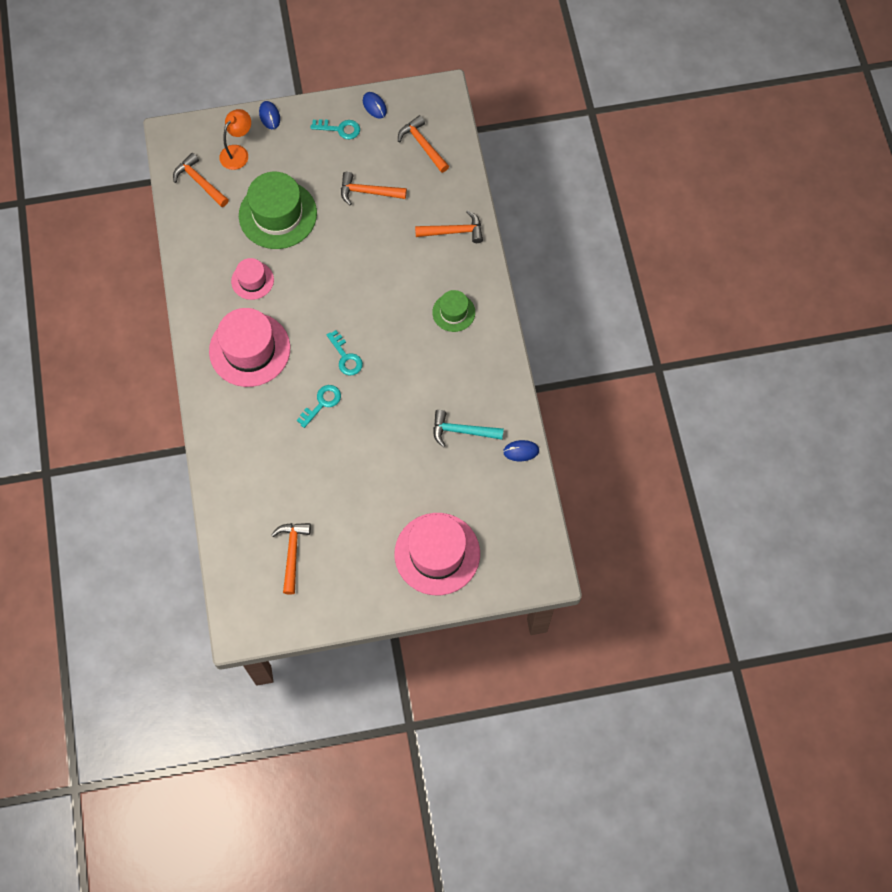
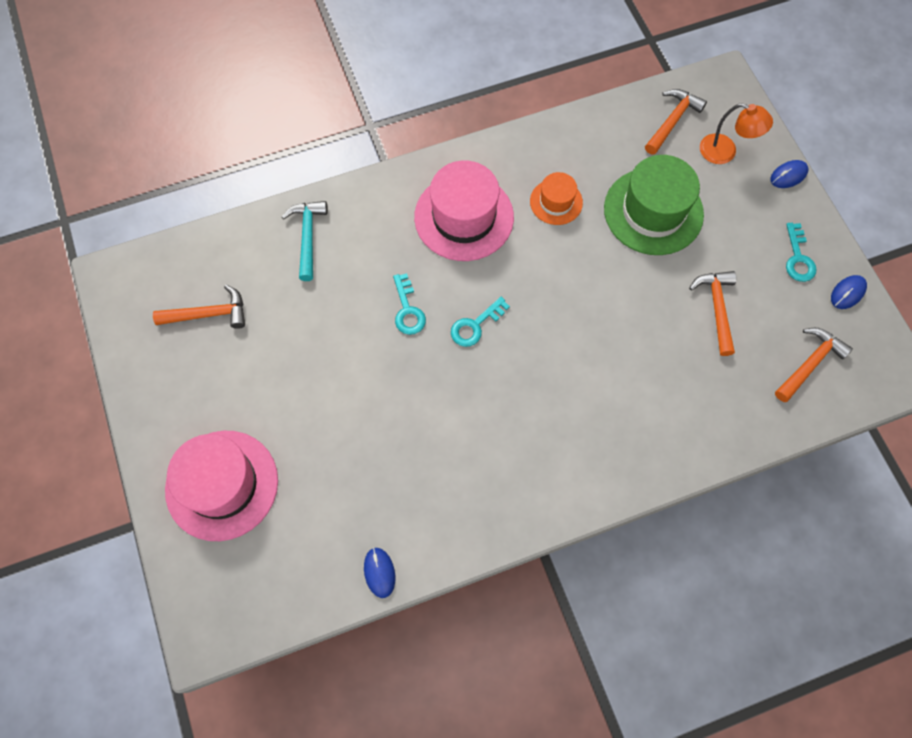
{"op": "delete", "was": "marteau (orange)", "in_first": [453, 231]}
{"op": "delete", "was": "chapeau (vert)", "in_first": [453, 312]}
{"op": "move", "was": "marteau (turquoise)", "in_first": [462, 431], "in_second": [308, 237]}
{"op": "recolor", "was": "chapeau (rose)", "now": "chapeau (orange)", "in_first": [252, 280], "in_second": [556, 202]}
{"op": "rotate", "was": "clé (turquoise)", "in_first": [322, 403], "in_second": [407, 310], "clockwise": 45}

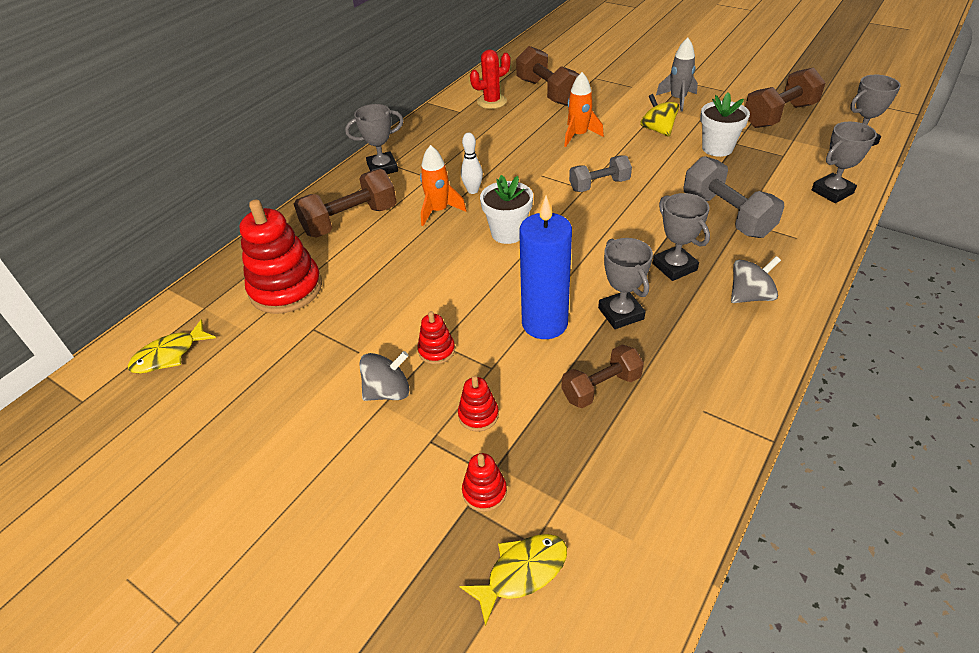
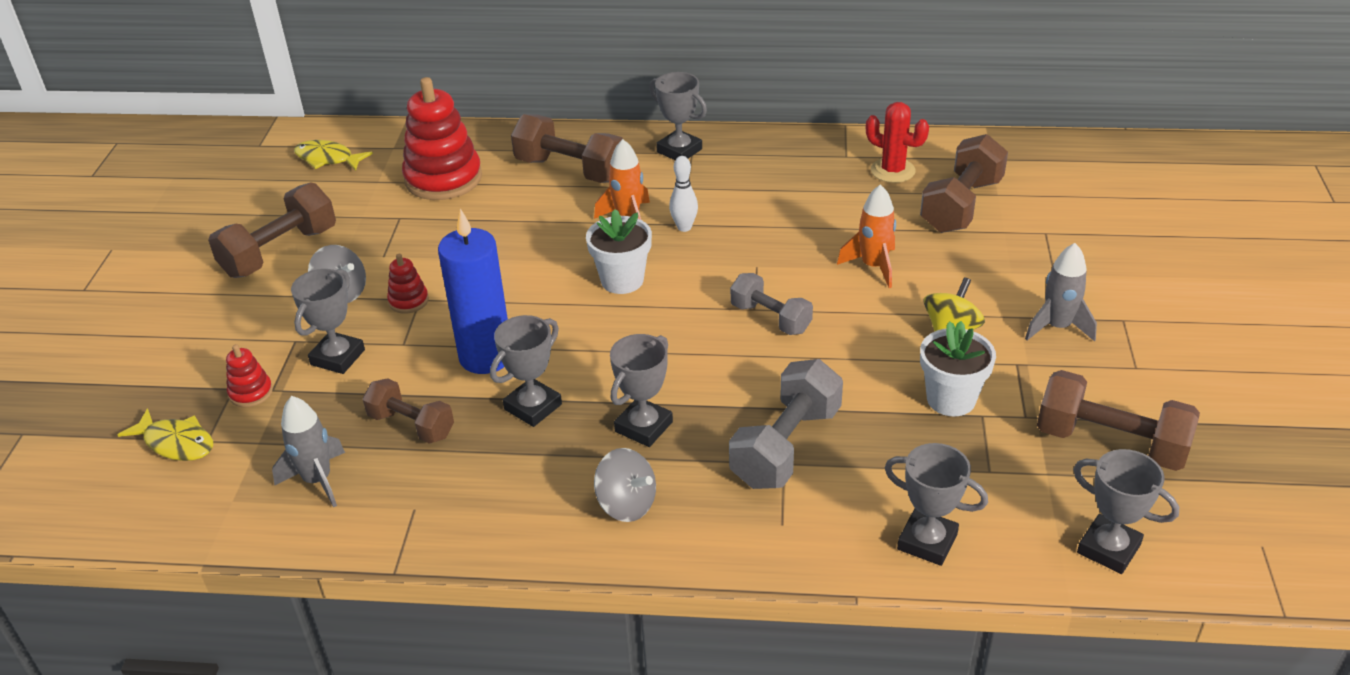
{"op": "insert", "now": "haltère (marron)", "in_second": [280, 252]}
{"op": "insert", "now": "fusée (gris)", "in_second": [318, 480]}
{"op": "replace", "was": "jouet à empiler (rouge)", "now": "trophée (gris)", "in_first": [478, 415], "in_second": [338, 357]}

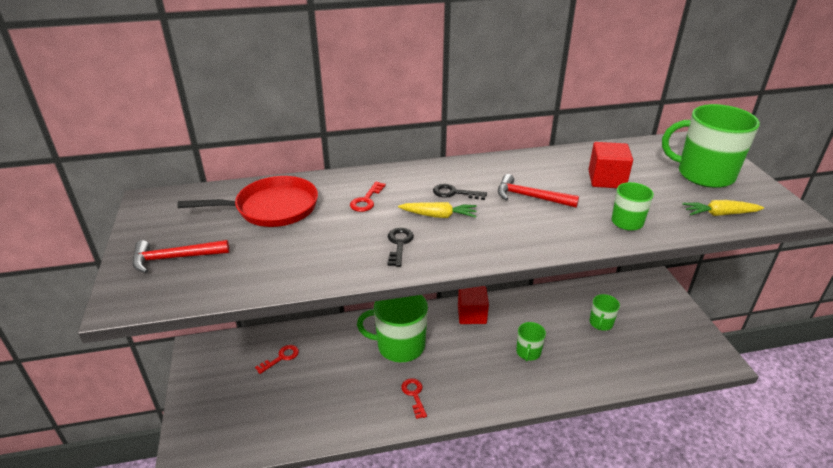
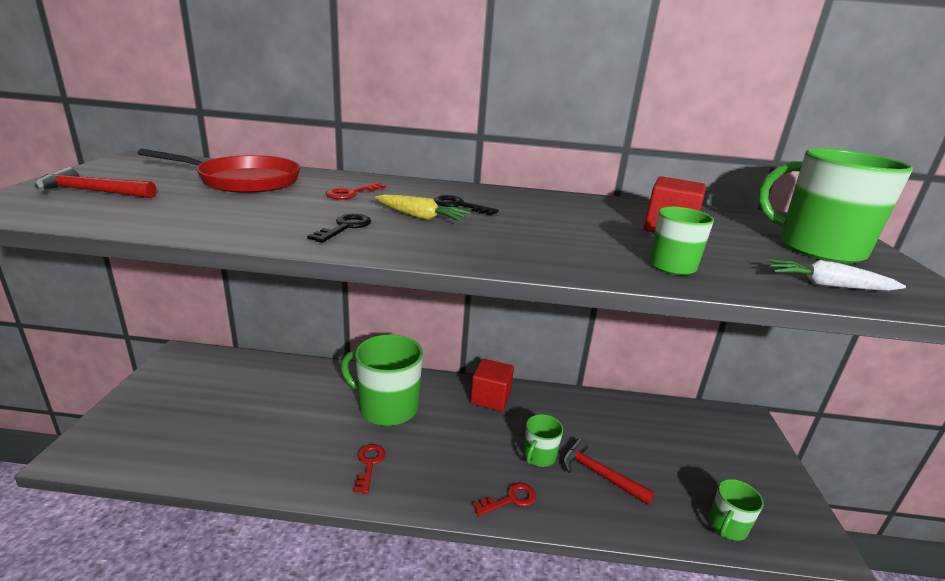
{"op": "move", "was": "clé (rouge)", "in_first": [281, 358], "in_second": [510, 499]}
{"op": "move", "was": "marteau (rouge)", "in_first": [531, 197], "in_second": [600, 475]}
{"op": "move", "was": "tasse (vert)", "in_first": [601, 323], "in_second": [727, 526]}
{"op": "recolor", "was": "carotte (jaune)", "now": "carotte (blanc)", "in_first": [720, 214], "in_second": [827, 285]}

^^^^^^^^

For this exercise, copy the entries above exactly and skip any picture.

{"op": "delete", "was": "marteau (orange)", "in_first": [453, 231]}
{"op": "delete", "was": "chapeau (vert)", "in_first": [453, 312]}
{"op": "move", "was": "marteau (turquoise)", "in_first": [462, 431], "in_second": [308, 237]}
{"op": "recolor", "was": "chapeau (rose)", "now": "chapeau (orange)", "in_first": [252, 280], "in_second": [556, 202]}
{"op": "rotate", "was": "clé (turquoise)", "in_first": [322, 403], "in_second": [407, 310], "clockwise": 45}

{"op": "insert", "now": "haltère (marron)", "in_second": [280, 252]}
{"op": "insert", "now": "fusée (gris)", "in_second": [318, 480]}
{"op": "replace", "was": "jouet à empiler (rouge)", "now": "trophée (gris)", "in_first": [478, 415], "in_second": [338, 357]}

{"op": "move", "was": "clé (rouge)", "in_first": [281, 358], "in_second": [510, 499]}
{"op": "move", "was": "marteau (rouge)", "in_first": [531, 197], "in_second": [600, 475]}
{"op": "move", "was": "tasse (vert)", "in_first": [601, 323], "in_second": [727, 526]}
{"op": "recolor", "was": "carotte (jaune)", "now": "carotte (blanc)", "in_first": [720, 214], "in_second": [827, 285]}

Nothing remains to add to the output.